Source material below:

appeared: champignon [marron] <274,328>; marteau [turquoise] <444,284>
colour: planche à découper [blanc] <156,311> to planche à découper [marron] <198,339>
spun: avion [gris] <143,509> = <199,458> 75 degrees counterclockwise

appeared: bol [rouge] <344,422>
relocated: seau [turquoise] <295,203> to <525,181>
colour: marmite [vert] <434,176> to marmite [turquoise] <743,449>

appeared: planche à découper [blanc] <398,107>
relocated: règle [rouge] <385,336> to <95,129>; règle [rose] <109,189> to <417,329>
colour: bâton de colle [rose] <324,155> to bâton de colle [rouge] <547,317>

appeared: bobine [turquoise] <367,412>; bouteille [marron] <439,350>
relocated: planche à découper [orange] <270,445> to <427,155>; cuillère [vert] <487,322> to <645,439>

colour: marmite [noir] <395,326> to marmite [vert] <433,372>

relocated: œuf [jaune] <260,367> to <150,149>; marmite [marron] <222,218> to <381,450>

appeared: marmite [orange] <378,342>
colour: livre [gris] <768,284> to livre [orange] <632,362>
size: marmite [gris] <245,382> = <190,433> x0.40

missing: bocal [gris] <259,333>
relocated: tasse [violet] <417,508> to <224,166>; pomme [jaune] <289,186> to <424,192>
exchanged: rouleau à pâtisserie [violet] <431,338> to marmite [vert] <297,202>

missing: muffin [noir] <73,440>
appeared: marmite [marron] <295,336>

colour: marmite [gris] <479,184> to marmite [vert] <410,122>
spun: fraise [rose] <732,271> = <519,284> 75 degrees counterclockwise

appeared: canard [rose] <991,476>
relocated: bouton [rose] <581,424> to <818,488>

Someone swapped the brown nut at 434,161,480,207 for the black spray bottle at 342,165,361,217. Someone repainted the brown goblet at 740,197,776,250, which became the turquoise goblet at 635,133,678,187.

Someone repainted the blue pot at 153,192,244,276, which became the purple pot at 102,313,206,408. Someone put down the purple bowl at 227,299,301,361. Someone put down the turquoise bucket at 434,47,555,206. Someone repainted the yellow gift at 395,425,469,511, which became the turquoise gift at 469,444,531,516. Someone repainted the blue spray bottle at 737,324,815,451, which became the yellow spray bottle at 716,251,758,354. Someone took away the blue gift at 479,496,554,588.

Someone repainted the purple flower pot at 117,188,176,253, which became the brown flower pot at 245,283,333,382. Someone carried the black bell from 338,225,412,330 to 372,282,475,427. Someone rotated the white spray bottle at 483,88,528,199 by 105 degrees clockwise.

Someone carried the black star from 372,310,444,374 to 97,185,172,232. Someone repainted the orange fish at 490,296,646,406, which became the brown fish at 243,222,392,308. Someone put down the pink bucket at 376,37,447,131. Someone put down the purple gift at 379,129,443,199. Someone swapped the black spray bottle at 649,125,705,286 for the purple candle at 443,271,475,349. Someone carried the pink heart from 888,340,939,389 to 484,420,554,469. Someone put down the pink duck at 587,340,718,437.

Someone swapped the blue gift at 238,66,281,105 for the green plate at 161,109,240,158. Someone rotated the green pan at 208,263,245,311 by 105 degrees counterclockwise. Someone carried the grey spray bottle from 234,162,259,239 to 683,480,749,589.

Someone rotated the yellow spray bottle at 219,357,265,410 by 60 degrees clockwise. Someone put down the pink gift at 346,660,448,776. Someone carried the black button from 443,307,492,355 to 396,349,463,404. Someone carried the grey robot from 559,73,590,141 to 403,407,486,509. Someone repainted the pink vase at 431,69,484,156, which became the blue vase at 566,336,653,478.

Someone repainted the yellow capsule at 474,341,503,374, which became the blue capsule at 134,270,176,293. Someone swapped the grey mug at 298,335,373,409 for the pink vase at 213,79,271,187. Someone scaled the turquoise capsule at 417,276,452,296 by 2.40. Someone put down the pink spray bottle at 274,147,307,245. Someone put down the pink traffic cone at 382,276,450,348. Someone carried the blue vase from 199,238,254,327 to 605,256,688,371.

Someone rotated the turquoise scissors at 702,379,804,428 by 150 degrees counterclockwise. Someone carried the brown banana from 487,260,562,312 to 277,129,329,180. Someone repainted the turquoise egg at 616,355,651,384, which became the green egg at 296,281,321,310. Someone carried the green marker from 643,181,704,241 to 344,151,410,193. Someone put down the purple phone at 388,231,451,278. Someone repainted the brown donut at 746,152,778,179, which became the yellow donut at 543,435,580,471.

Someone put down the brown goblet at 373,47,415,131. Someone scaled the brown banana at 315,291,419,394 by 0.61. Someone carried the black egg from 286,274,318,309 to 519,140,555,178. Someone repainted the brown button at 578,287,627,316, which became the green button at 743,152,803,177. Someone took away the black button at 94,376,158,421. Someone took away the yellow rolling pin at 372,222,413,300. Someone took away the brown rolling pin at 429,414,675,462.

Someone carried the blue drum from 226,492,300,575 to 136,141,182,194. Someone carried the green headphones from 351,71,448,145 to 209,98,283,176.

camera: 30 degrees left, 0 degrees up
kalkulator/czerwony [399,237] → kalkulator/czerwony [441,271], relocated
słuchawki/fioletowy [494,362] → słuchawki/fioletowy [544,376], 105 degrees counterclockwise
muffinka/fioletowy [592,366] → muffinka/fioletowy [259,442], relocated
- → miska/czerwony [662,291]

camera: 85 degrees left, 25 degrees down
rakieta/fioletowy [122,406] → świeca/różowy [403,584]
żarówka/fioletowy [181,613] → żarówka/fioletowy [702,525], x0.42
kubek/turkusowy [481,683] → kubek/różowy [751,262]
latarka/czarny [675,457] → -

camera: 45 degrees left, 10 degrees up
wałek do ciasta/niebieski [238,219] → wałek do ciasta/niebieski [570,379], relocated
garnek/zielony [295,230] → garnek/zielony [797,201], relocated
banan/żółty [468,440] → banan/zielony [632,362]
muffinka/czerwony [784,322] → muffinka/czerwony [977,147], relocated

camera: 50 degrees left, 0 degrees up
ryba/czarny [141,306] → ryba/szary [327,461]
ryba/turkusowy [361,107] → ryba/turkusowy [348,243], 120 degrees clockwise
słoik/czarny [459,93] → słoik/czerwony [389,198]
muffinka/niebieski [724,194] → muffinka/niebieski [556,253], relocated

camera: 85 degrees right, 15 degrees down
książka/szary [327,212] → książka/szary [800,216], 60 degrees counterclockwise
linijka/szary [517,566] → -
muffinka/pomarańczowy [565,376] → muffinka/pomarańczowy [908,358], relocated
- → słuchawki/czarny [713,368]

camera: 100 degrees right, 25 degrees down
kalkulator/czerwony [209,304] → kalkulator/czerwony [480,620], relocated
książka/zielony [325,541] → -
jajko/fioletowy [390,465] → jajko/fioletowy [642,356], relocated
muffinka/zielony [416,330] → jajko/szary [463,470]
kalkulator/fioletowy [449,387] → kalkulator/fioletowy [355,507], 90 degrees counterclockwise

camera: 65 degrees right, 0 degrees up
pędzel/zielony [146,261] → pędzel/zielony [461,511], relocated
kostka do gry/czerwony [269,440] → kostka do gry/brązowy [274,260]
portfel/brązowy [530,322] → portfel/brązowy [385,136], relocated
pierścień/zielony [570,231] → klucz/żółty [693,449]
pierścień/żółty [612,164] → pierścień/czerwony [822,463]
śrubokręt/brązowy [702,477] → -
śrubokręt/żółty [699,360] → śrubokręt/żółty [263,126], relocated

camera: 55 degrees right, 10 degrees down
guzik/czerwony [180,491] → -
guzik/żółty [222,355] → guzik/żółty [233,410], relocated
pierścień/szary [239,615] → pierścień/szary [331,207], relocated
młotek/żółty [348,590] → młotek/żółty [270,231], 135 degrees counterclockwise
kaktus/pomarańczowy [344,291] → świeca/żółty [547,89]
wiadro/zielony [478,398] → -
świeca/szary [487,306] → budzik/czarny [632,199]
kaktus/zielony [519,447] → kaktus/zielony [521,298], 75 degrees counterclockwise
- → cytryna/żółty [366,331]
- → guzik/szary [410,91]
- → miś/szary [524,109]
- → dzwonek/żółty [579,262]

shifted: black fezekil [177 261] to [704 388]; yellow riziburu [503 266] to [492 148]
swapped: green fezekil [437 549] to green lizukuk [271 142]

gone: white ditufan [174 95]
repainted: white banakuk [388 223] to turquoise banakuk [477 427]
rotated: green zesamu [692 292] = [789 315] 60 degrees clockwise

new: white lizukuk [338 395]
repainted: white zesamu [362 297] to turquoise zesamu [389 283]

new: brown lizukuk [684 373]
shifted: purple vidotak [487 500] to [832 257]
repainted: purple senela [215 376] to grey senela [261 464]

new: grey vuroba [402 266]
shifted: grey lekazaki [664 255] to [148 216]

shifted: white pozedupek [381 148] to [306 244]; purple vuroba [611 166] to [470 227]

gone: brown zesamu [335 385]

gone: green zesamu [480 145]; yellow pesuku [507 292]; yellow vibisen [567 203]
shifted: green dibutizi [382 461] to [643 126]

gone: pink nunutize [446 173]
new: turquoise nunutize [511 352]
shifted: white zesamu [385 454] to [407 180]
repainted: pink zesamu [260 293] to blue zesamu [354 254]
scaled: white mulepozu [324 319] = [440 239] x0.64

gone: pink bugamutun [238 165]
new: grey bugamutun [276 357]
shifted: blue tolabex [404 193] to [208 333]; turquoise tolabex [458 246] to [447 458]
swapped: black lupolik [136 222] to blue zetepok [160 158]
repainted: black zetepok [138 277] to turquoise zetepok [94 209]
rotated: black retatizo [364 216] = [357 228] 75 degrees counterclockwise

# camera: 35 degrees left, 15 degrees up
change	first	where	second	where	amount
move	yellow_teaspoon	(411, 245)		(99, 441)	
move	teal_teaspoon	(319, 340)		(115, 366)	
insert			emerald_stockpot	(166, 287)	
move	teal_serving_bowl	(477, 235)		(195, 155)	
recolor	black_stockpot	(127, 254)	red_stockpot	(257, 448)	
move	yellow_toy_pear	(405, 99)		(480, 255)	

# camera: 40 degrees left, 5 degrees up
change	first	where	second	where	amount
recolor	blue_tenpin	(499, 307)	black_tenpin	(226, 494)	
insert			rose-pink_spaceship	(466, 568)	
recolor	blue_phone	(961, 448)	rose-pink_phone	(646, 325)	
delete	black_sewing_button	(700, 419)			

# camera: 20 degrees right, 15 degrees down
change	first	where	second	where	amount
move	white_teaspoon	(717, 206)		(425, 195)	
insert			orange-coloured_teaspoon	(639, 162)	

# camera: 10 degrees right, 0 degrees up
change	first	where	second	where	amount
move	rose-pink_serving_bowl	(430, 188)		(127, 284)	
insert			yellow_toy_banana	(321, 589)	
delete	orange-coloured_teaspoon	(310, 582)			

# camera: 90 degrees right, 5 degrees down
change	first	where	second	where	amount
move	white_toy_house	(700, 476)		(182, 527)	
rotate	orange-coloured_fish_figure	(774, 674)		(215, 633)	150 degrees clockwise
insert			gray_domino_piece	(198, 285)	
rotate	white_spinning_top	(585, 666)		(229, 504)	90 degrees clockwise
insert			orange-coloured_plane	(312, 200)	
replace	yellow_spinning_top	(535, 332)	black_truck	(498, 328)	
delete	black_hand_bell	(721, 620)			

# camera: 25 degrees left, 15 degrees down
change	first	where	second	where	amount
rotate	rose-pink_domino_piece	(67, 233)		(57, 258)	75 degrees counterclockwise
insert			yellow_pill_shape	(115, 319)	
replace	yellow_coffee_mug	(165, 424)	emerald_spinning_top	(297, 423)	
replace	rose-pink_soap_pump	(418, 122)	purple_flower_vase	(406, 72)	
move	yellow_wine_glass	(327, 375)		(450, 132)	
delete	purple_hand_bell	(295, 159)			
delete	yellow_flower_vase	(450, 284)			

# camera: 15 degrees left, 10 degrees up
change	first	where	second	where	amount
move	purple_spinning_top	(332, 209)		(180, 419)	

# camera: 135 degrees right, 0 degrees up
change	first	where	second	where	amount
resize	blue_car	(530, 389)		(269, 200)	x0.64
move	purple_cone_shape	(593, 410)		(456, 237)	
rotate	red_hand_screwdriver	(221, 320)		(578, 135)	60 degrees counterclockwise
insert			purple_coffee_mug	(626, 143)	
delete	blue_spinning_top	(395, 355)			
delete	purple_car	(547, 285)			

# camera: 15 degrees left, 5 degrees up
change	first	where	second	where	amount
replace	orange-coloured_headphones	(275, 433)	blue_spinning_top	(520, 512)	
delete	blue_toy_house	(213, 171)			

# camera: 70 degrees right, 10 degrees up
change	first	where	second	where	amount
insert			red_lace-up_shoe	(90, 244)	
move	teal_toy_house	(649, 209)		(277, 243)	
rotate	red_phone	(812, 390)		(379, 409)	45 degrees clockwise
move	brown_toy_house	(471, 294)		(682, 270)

End of Source material.

Task to carry out >> Repeat every line exactly, starting with the first line of the entries, and stop once the line containing "colour: planche à" has been given.

Solution to this exercise >>
appeared: champignon [marron] <274,328>; marteau [turquoise] <444,284>
colour: planche à découper [blanc] <156,311> to planche à découper [marron] <198,339>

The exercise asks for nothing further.